(WORK TO COMPLETE): For each line of the data that includes the word "none", copy the line.
*** DATASET EXCERPTS ***
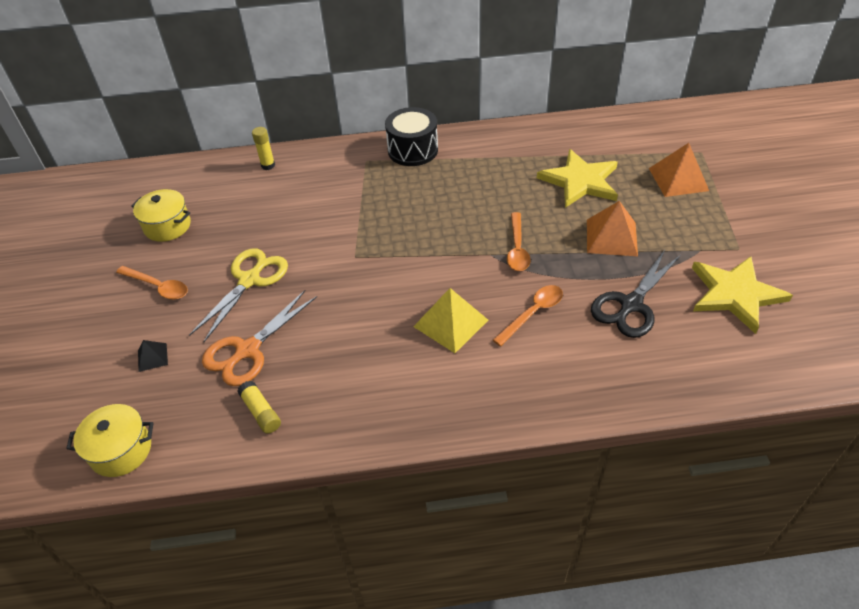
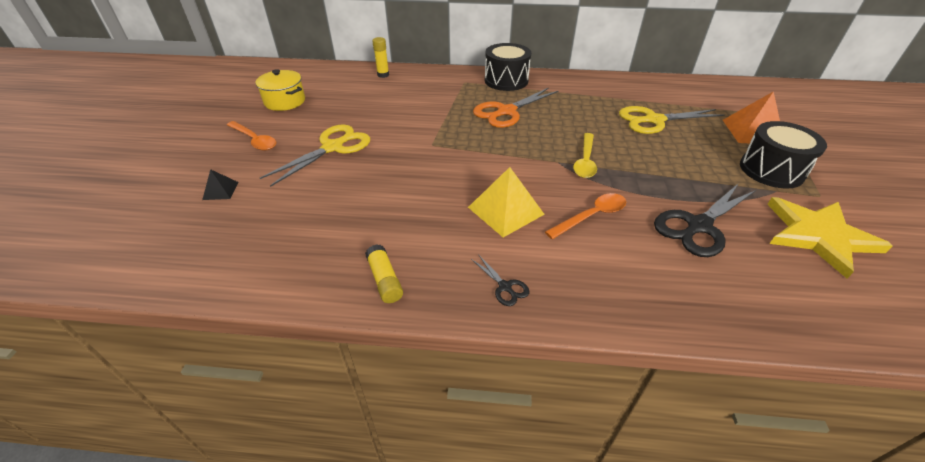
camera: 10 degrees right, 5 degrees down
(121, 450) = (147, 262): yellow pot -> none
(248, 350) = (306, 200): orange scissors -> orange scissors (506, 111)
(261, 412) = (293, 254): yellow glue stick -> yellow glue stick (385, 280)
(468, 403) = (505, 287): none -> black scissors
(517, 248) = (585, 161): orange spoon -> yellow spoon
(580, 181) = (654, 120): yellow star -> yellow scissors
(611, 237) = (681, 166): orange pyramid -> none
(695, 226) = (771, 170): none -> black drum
*** End of DATASET EXCERPTS ***
*** DATASET EXCERPTS ***
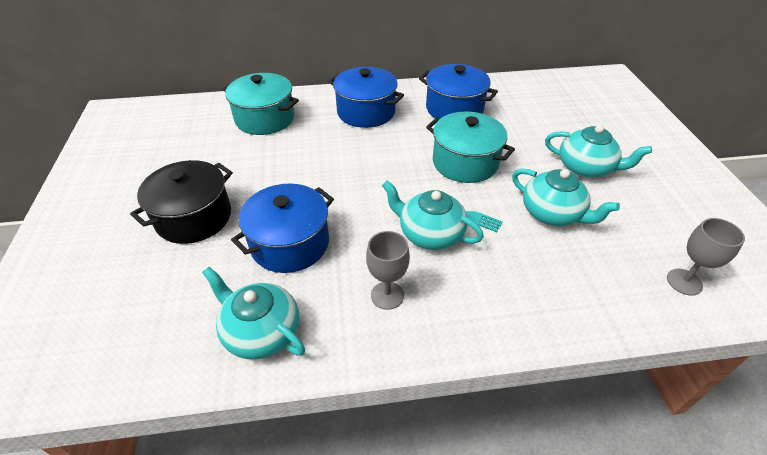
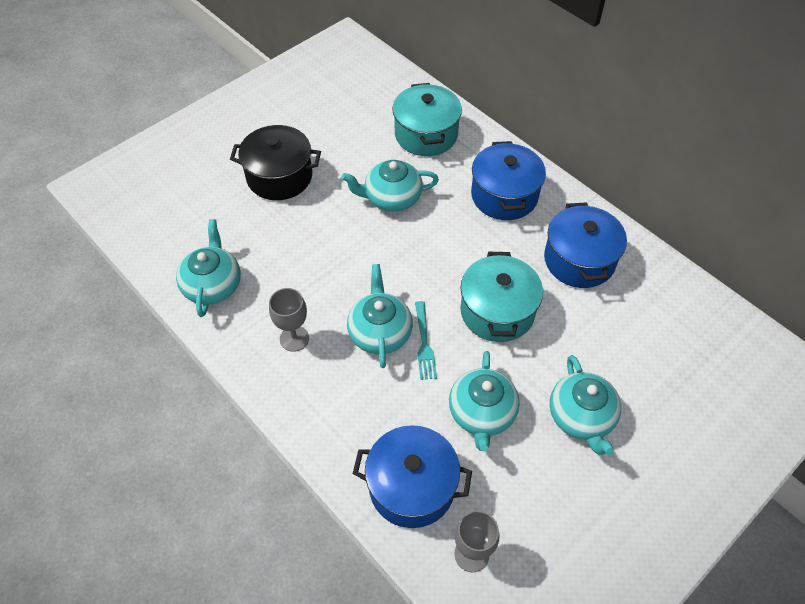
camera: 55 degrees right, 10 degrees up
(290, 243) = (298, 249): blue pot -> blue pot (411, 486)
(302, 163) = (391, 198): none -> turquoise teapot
*** End of DATASET EXCERPTS ***
(OUTPUT FOR THIS EXERCISE):
(121, 450) = (147, 262): yellow pot -> none
(468, 403) = (505, 287): none -> black scissors
(611, 237) = (681, 166): orange pyramid -> none
(695, 226) = (771, 170): none -> black drum
(302, 163) = (391, 198): none -> turquoise teapot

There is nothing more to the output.